Within the data below, copy each line where the string "move" is found.

=-=-=-=-=

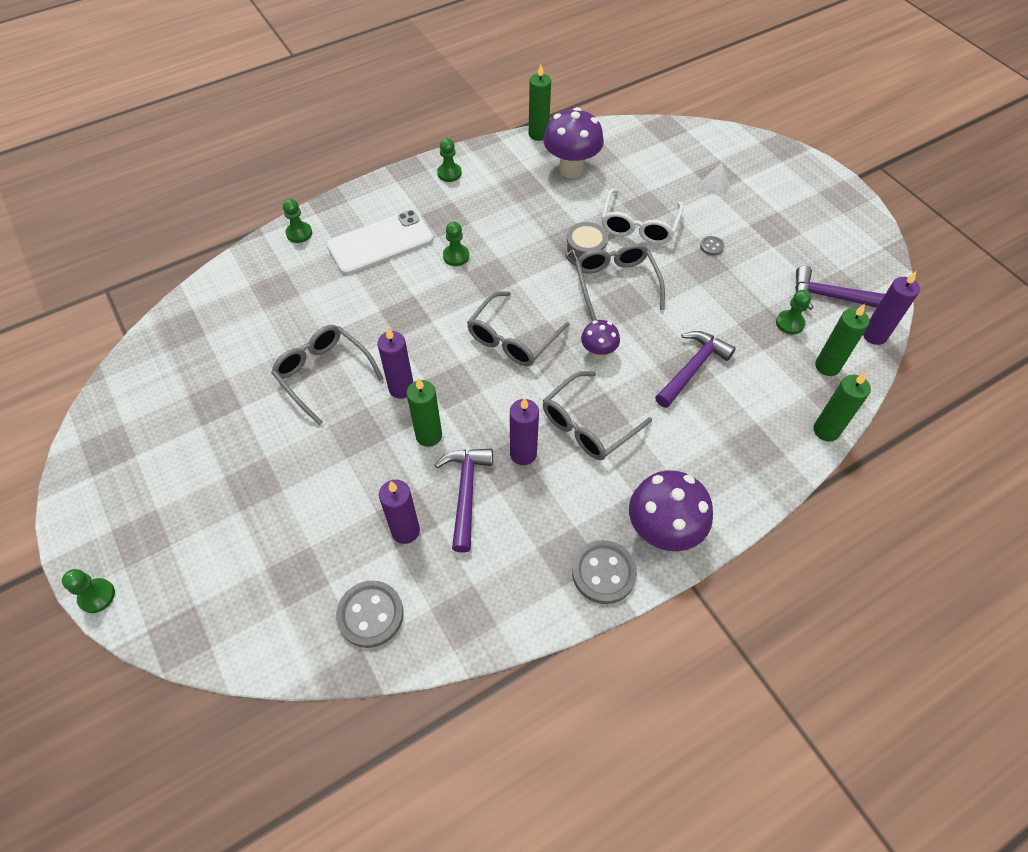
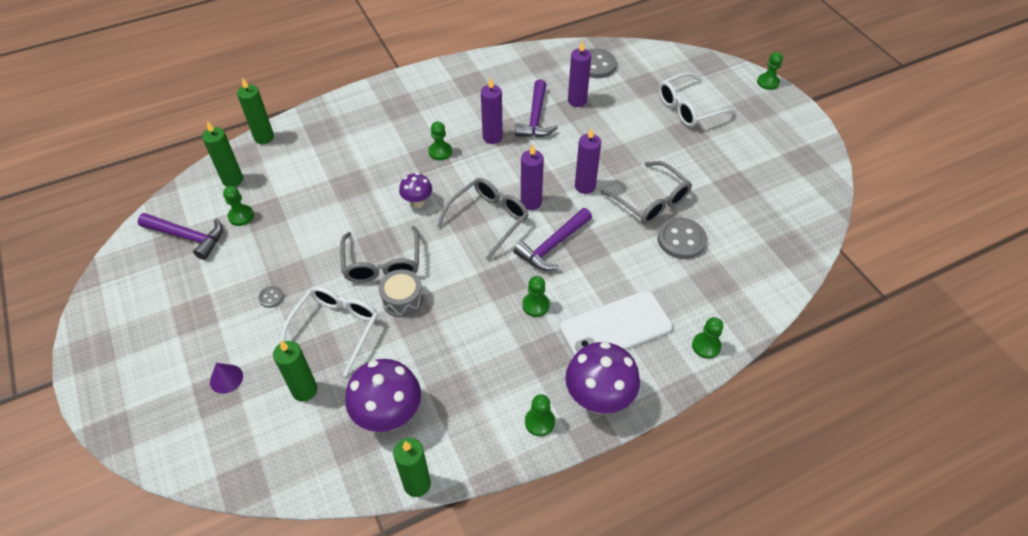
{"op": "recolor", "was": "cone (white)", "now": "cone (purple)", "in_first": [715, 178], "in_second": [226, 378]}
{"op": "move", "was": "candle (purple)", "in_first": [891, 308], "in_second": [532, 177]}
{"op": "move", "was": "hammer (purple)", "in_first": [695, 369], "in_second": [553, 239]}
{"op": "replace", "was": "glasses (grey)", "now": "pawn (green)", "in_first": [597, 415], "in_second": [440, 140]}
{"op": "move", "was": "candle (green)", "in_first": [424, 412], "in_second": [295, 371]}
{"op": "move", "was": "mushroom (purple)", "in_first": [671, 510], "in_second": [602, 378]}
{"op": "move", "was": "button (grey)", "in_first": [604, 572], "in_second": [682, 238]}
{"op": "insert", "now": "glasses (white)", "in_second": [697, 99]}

=-=-=-=-=

§ FINISHED EXERCISE
{"op": "move", "was": "candle (purple)", "in_first": [891, 308], "in_second": [532, 177]}
{"op": "move", "was": "hammer (purple)", "in_first": [695, 369], "in_second": [553, 239]}
{"op": "move", "was": "candle (green)", "in_first": [424, 412], "in_second": [295, 371]}
{"op": "move", "was": "mushroom (purple)", "in_first": [671, 510], "in_second": [602, 378]}
{"op": "move", "was": "button (grey)", "in_first": [604, 572], "in_second": [682, 238]}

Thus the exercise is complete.